Supplied data =>
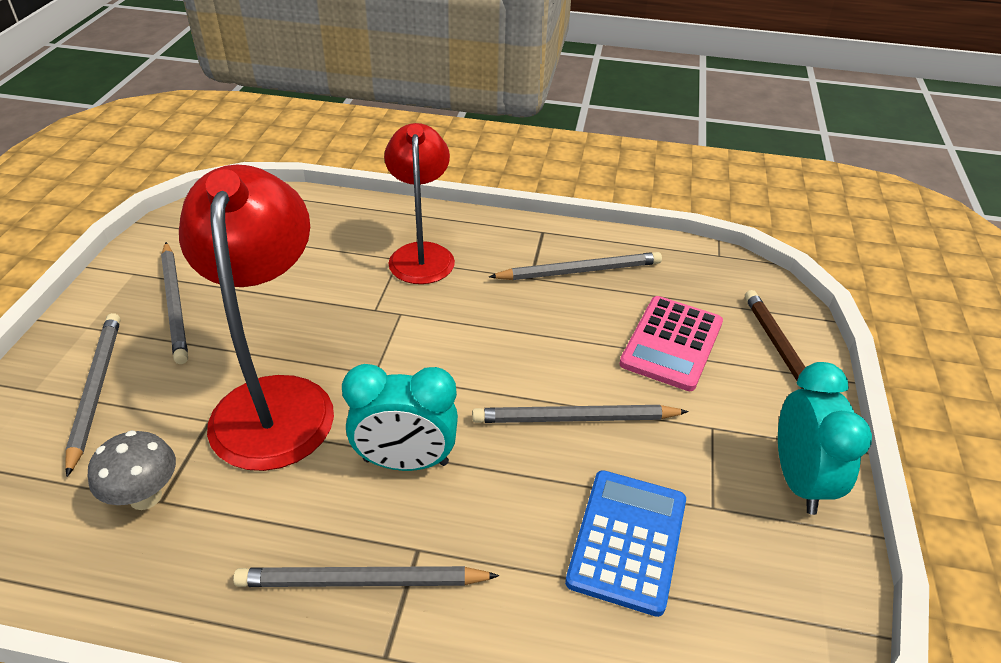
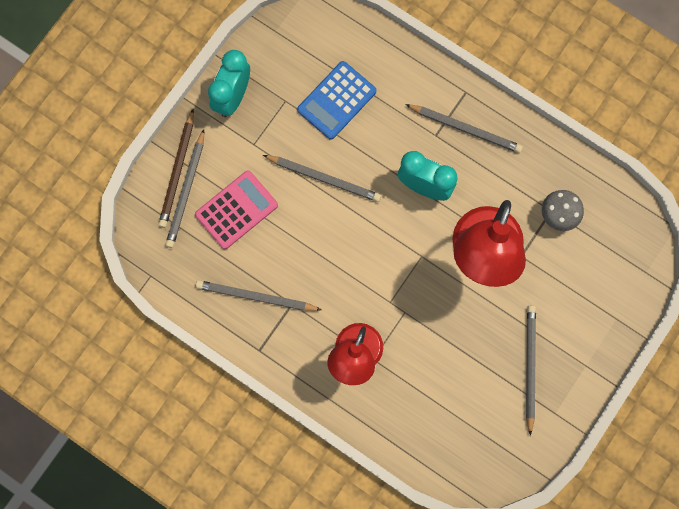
camera: 155 degrees left, 35 degrees up
(95, 390) = (581, 304): grey pencil -> grey pencil (186, 191)

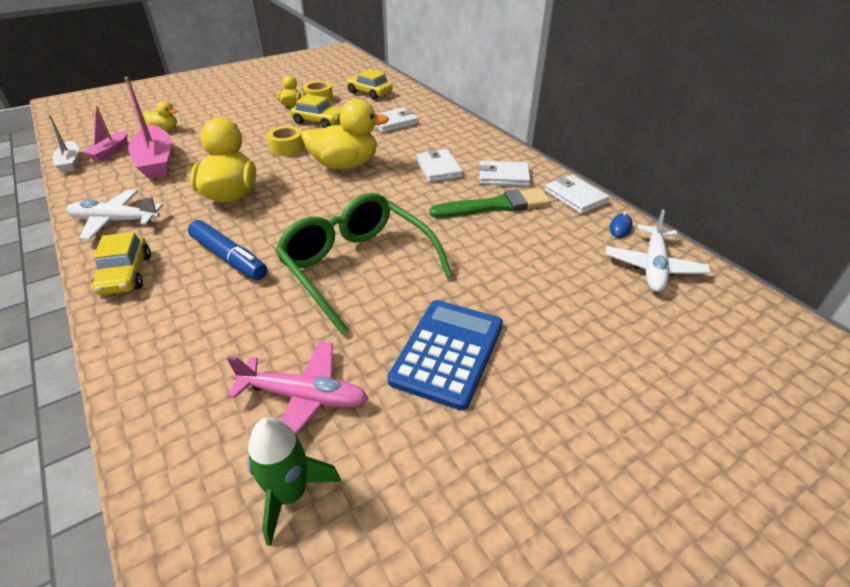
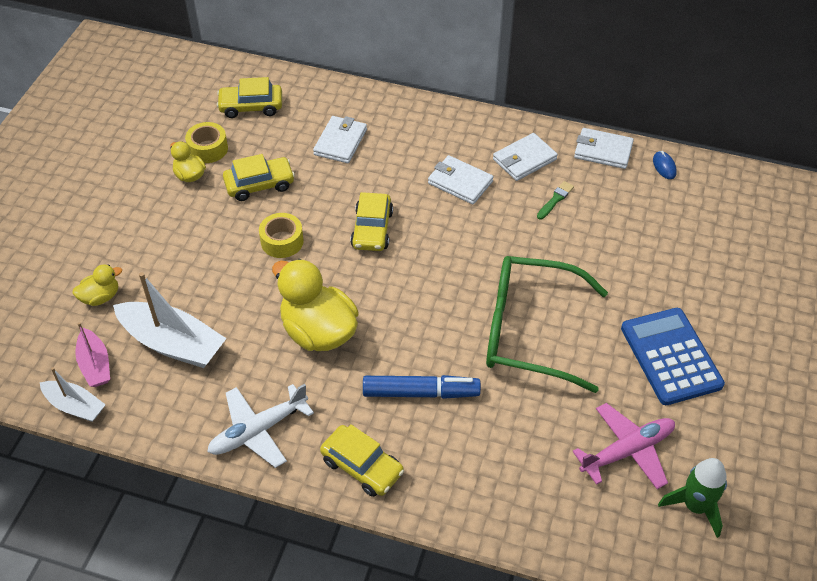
camera: 40 degrees left, 10 degrees up
(156, 161) = (172, 343): pink boat -> white boat
(345, 165) = (372, 229): yellow duck -> yellow car
(495, 206) = (555, 200): green brush -> green brush, size x0.46
(653, 266) = (718, 194): white plane -> none

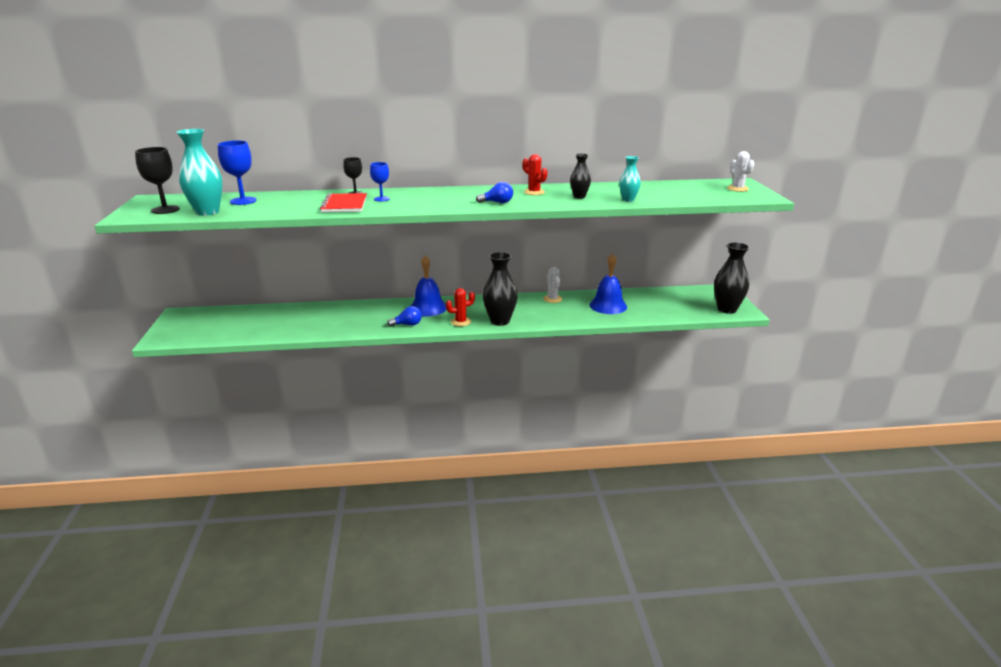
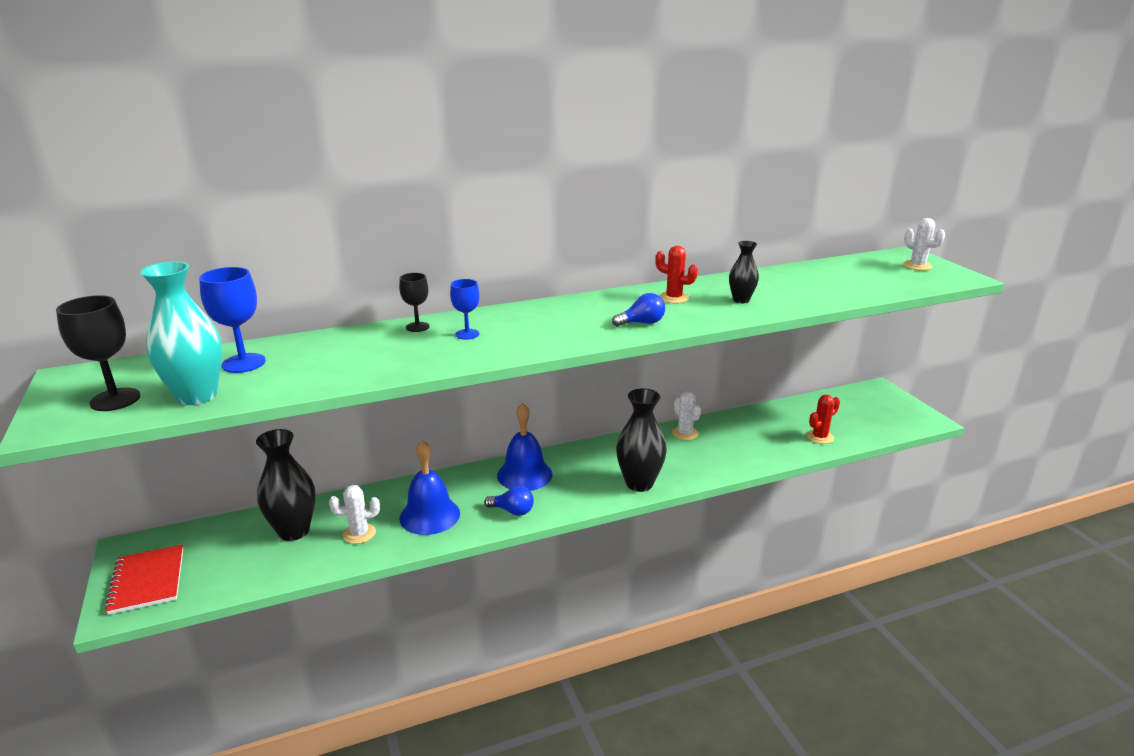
camera: 15 degrees left, 0 degrees up
(308, 323) = (359, 534): none -> white cactus
(344, 205) = (419, 353): red notebook -> red notebook (147, 581)
(407, 324) = (512, 511): blue light bulb -> blue light bulb turned 45 degrees clockwise
(461, 322) = (586, 493): red cactus -> red cactus (820, 437)
(608, 305) = (762, 434): blue bell -> blue bell (429, 515)
(628, 200) = (808, 299): turquoise vase -> none
(727, 309) = (906, 419): black vase -> black vase (294, 531)

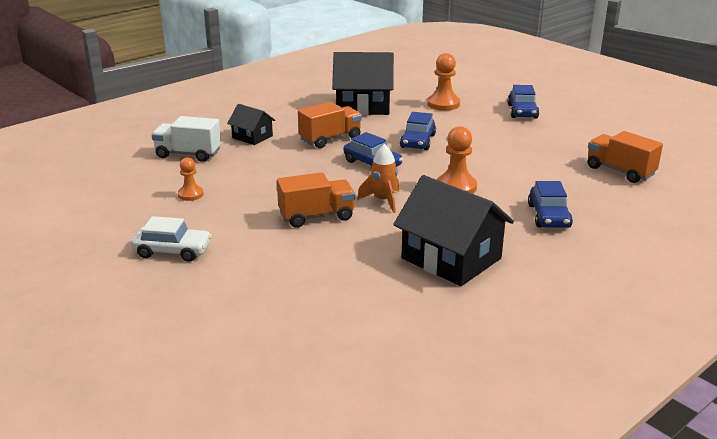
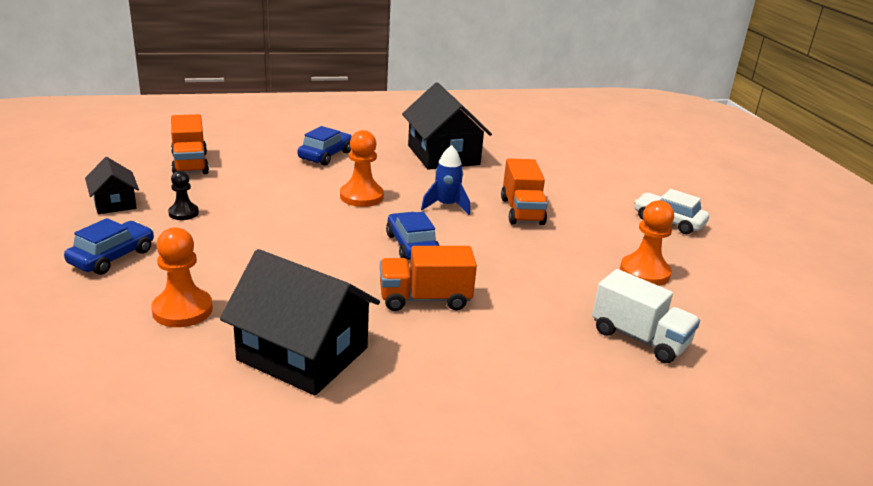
camera: 155 degrees left, 0 degrees up
(190, 194) = (644, 272): orange pawn -> orange pawn, size x1.63
(252, 137) = (532, 342): black house -> black house (114, 203)
(316, 216) = (522, 211): orange truck -> orange truck turned 105 degrees counterclockwise
(383, 201) = (446, 206): orange rocket -> blue rocket
(418, 141) = (320, 257): blue car -> none
(541, 140) = (183, 213): none -> black pawn

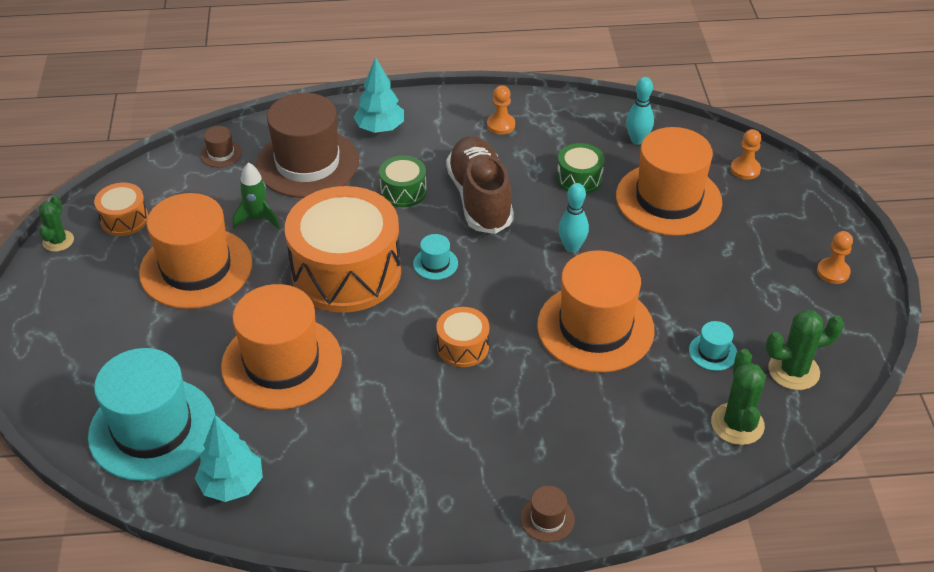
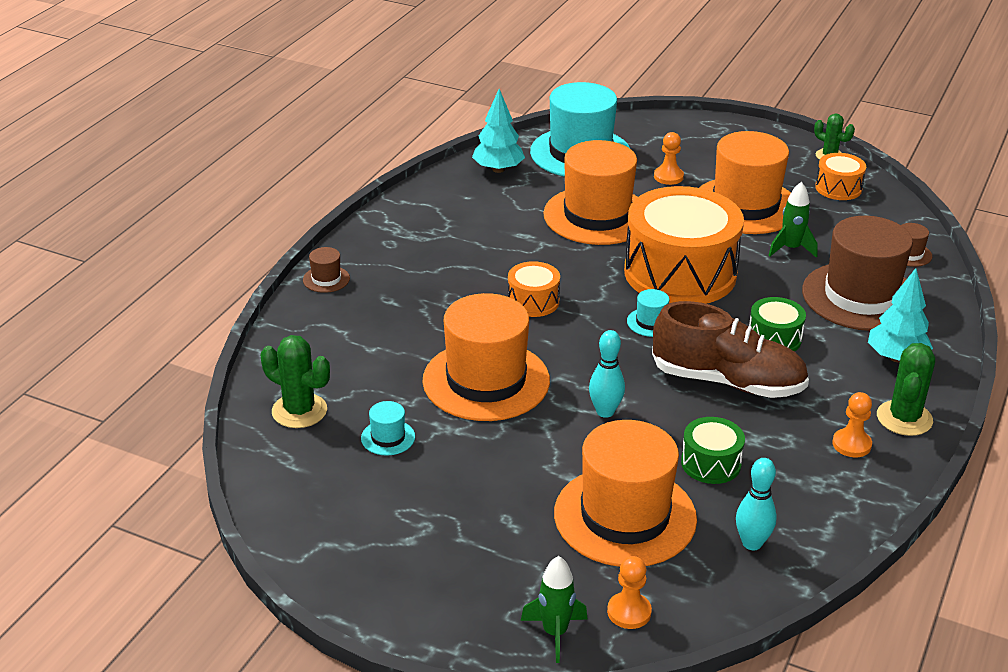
camera: 120 degrees right, 10 degrees down
(793, 192) = (555, 633): none -> green rocket
(793, 371) = (314, 477): green cactus -> green cactus (904, 418)
(833, 272) = (403, 586): orange pawn -> orange pawn (668, 177)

Task prompt => Where a line of the data includes the string "blue", list that line.

Task answer =>
(407, 324) = (512, 511): blue light bulb -> blue light bulb turned 45 degrees clockwise
(608, 305) = (762, 434): blue bell -> blue bell (429, 515)
(383, 201) = (446, 206): orange rocket -> blue rocket
(418, 141) = (320, 257): blue car -> none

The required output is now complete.